Activity –
Exactly the lines from the one with "R8: 2.4k (+5V, IC2/PB1) -> 2.4k (+5V, GND)" to the end of the entries should appear in your answer, retyped word for word.

Itemized modification records:
◇ ◇ ◇ ◇ ◇ ◇ ◇
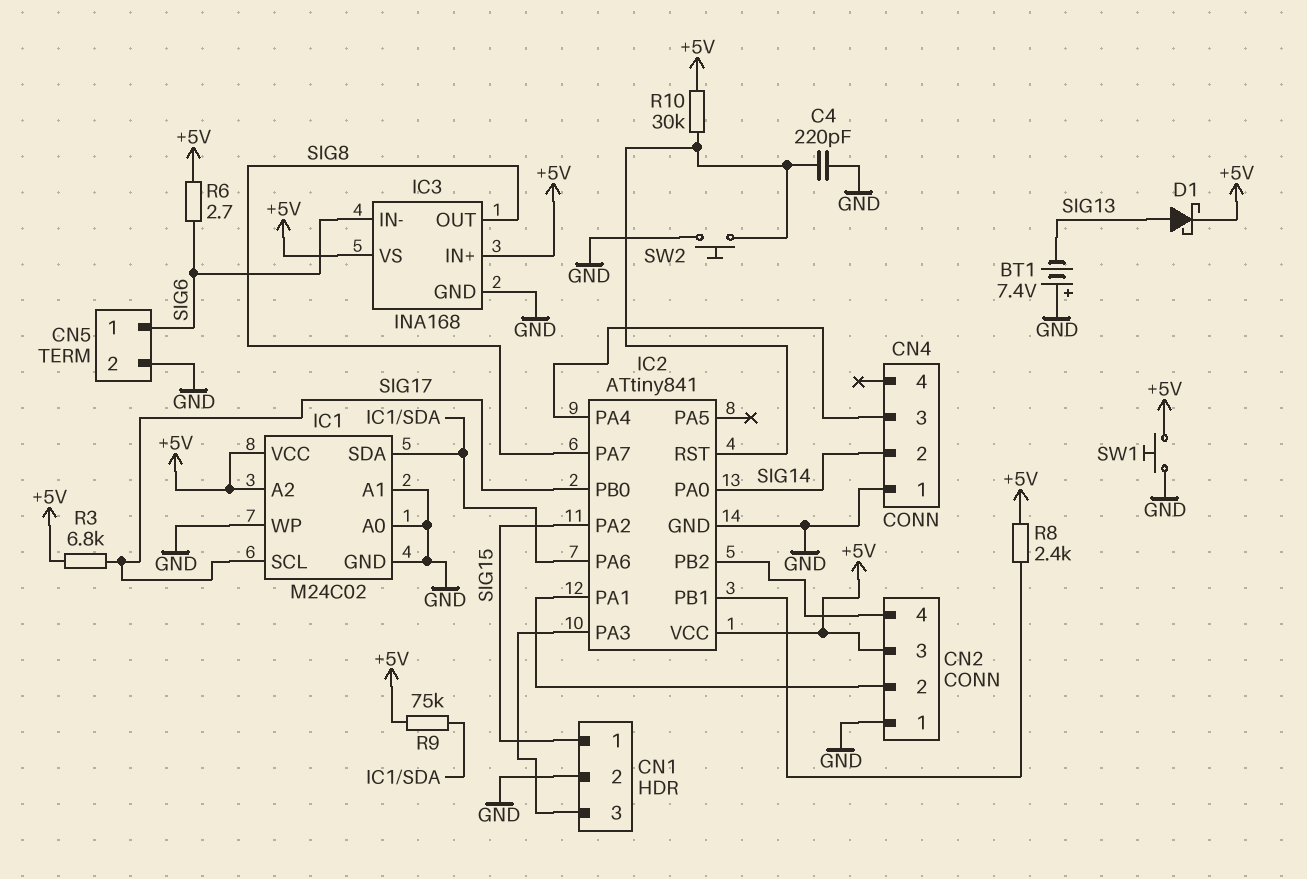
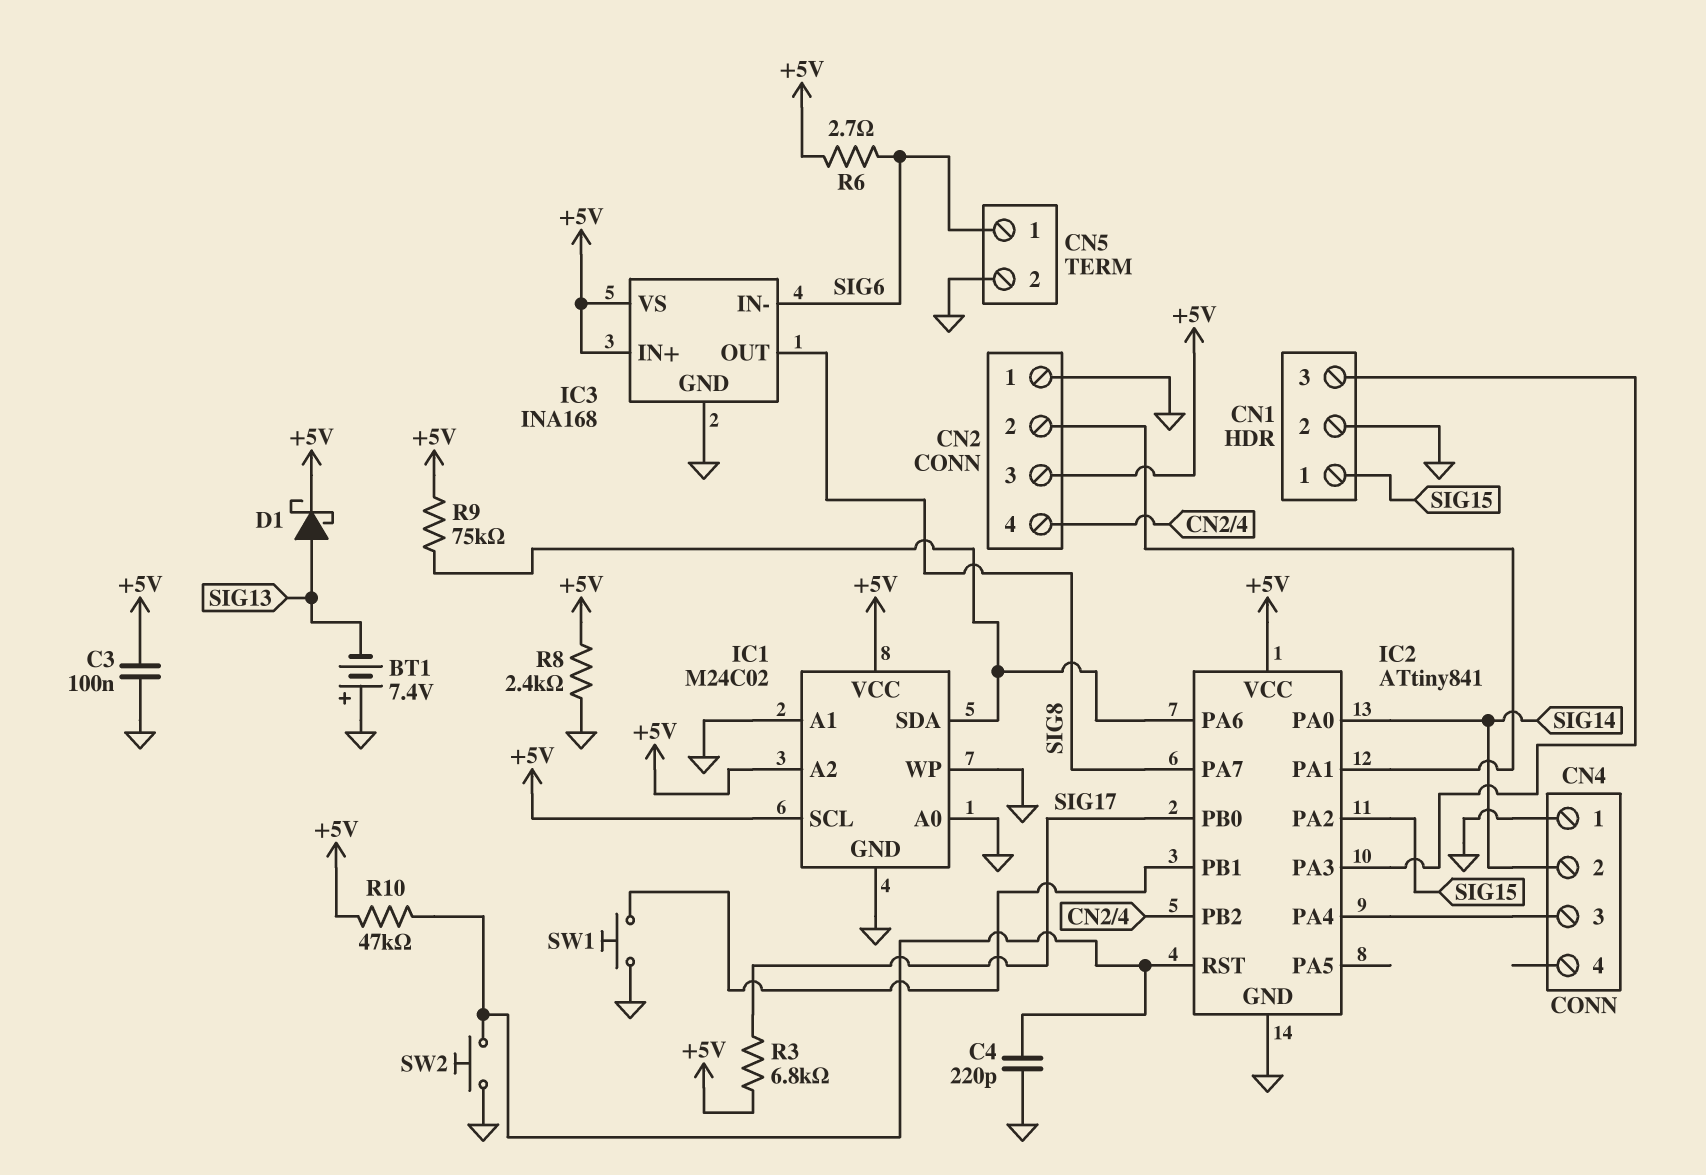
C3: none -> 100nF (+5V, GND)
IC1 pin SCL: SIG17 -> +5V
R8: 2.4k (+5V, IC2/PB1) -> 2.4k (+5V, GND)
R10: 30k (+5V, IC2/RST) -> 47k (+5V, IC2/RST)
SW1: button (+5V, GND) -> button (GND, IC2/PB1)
◇ ◇ ◇ ◇ ◇ ◇ ◇
Task result –
R8: 2.4k (+5V, IC2/PB1) -> 2.4k (+5V, GND)
R10: 30k (+5V, IC2/RST) -> 47k (+5V, IC2/RST)
SW1: button (+5V, GND) -> button (GND, IC2/PB1)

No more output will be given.